**Work order:** What you give back must match the data exactly, minus the pictures.
------ Input records
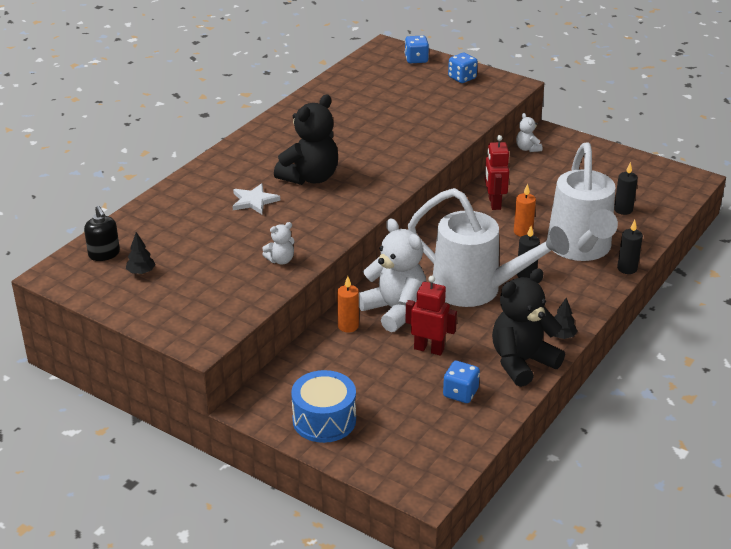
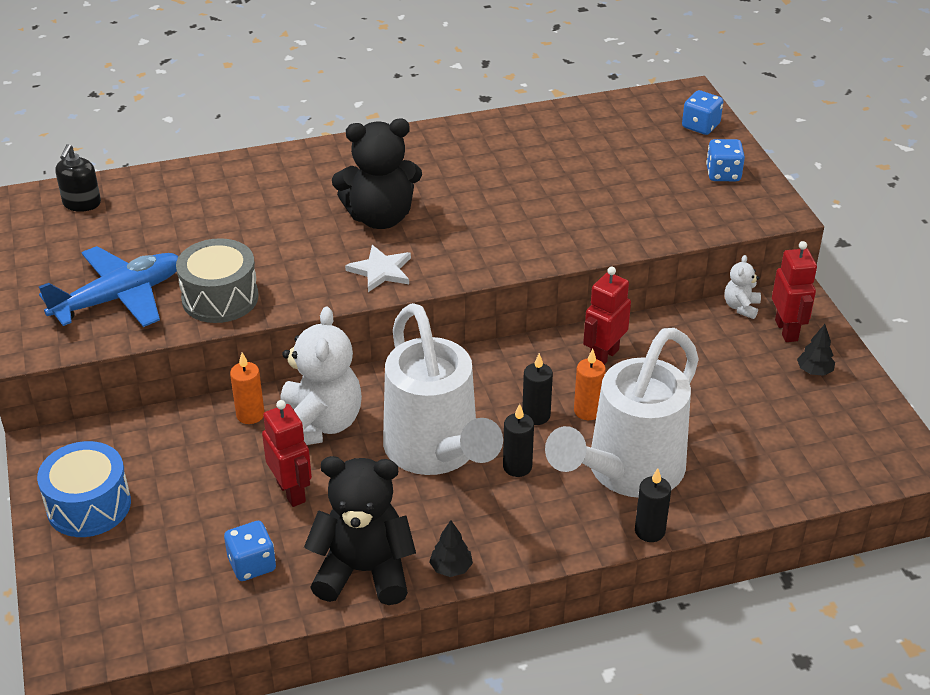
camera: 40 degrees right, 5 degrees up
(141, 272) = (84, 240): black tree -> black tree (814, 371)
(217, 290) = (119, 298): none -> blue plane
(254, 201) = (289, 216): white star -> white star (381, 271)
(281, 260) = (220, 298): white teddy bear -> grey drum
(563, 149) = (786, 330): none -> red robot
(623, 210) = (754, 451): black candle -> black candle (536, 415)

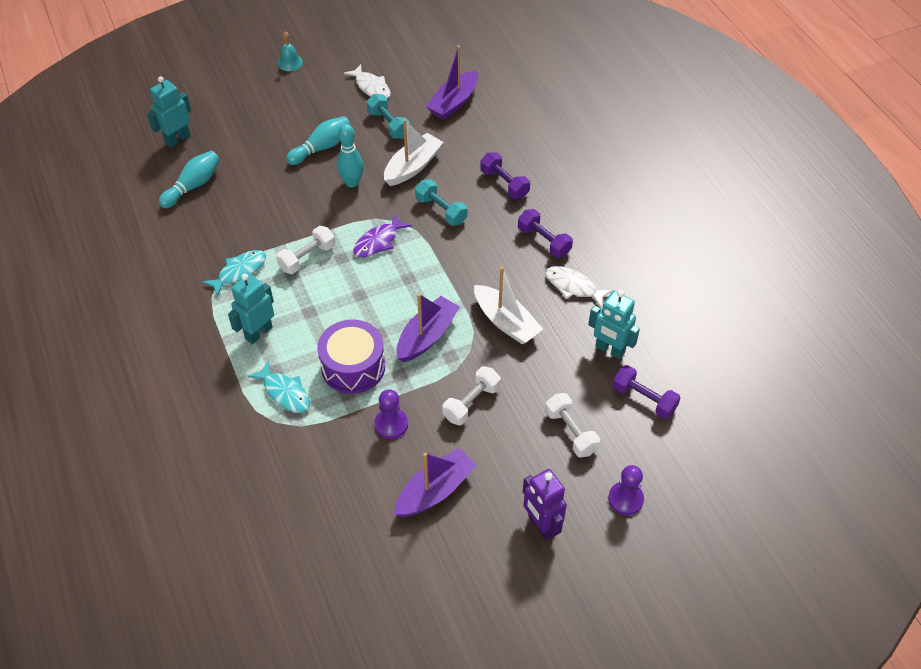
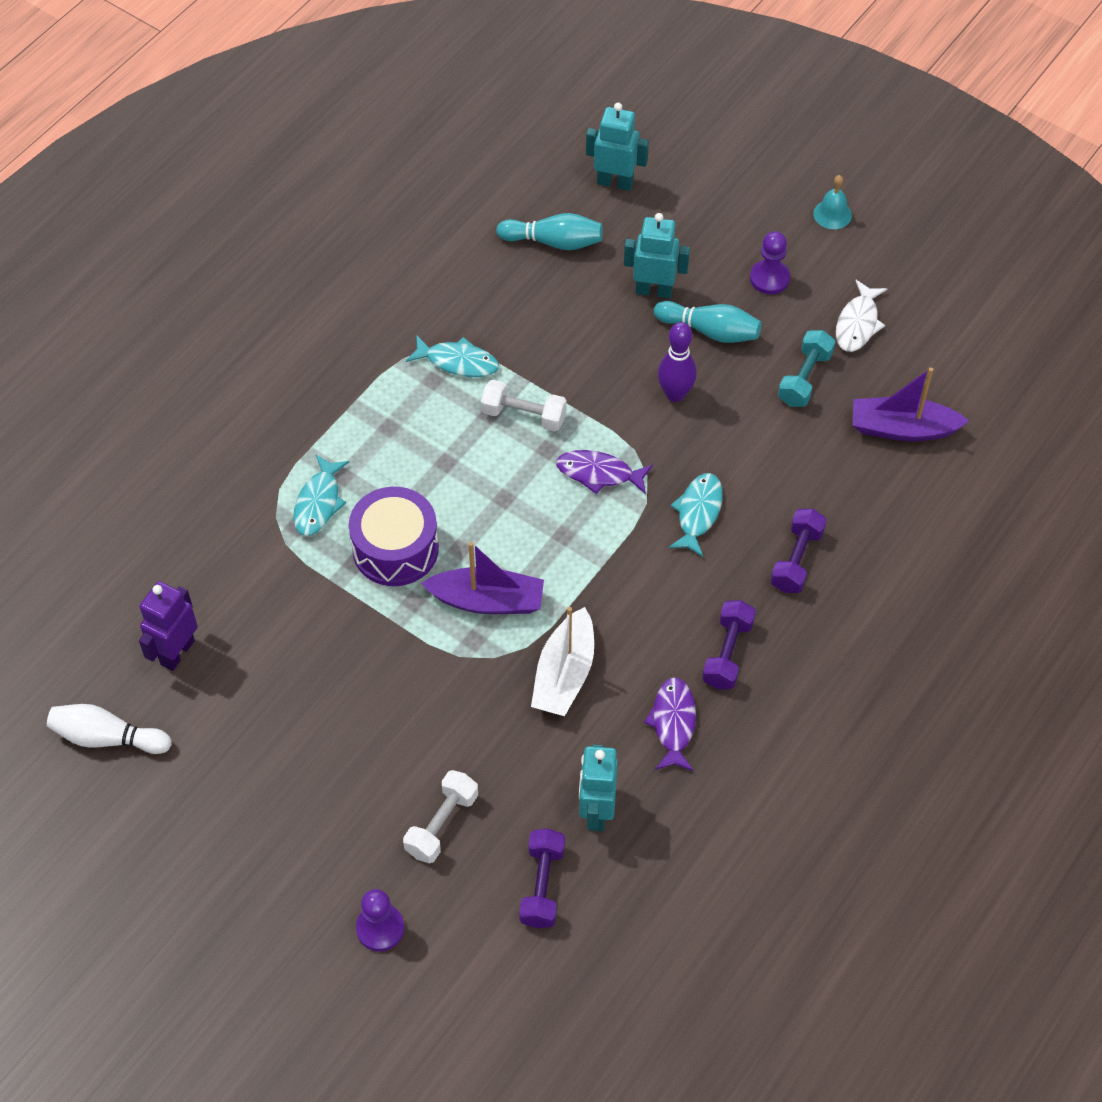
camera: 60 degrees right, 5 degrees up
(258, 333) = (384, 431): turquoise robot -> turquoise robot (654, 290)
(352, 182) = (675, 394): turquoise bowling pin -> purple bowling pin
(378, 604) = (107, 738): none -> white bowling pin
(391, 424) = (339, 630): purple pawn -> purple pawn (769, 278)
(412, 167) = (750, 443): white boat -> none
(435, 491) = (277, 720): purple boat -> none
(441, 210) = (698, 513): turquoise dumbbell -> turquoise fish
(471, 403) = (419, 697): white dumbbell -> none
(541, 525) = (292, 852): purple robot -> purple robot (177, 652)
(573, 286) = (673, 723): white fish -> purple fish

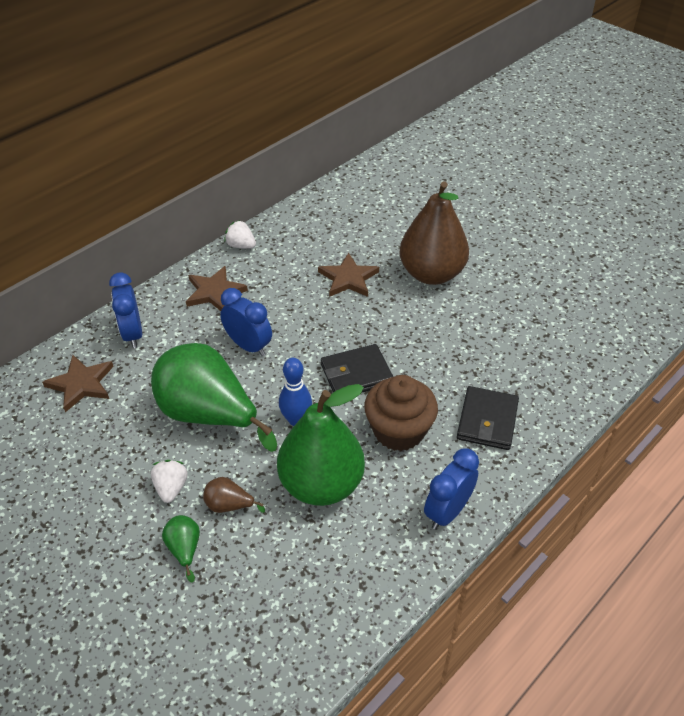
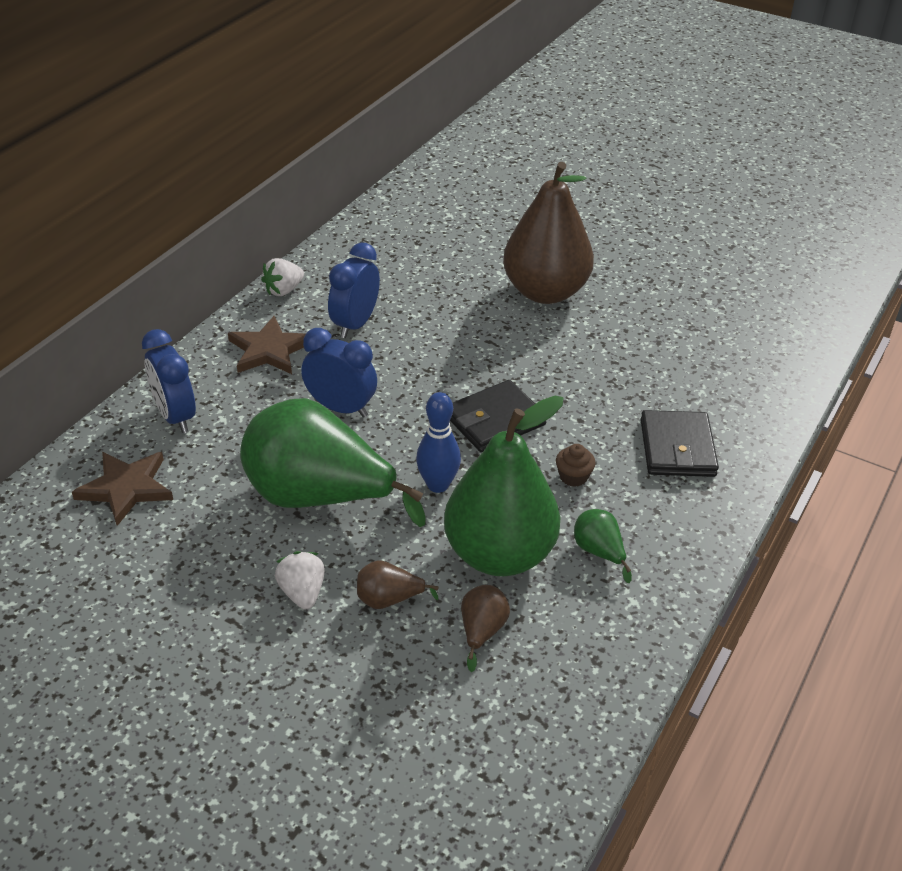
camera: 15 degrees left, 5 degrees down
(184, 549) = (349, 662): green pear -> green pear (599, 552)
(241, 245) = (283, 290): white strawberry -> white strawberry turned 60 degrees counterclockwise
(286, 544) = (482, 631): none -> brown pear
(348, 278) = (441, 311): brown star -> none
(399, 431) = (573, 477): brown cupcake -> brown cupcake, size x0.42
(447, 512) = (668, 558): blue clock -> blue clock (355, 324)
------------
**Solution to the problem:**
camera: 40 degrees right, 5 degrees up
(141, 272) = (84, 240): black tree -> black tree (814, 371)
(217, 290) = (119, 298): none -> blue plane
(254, 201) = (289, 216): white star -> white star (381, 271)
(281, 260) = (220, 298): white teddy bear -> grey drum
(563, 149) = (786, 330): none -> red robot
(623, 210) = (754, 451): black candle -> black candle (536, 415)

camera: 60 degrees right, 5 degrees up
(258, 333) = (384, 431): turquoise robot -> turquoise robot (654, 290)
(352, 182) = (675, 394): turquoise bowling pin -> purple bowling pin
(378, 604) = (107, 738): none -> white bowling pin
(391, 424) = (339, 630): purple pawn -> purple pawn (769, 278)
(412, 167) = (750, 443): white boat -> none
(435, 491) = (277, 720): purple boat -> none
(441, 210) = (698, 513): turquoise dumbbell -> turquoise fish
(471, 403) = (419, 697): white dumbbell -> none
(541, 525) = (292, 852): purple robot -> purple robot (177, 652)
(573, 286) = (673, 723): white fish -> purple fish

camera: 15 degrees left, 5 degrees down
(184, 549) = (349, 662): green pear -> green pear (599, 552)
(241, 245) = (283, 290): white strawberry -> white strawberry turned 60 degrees counterclockwise
(286, 544) = (482, 631): none -> brown pear
(348, 278) = (441, 311): brown star -> none
(399, 431) = (573, 477): brown cupcake -> brown cupcake, size x0.42
(447, 512) = (668, 558): blue clock -> blue clock (355, 324)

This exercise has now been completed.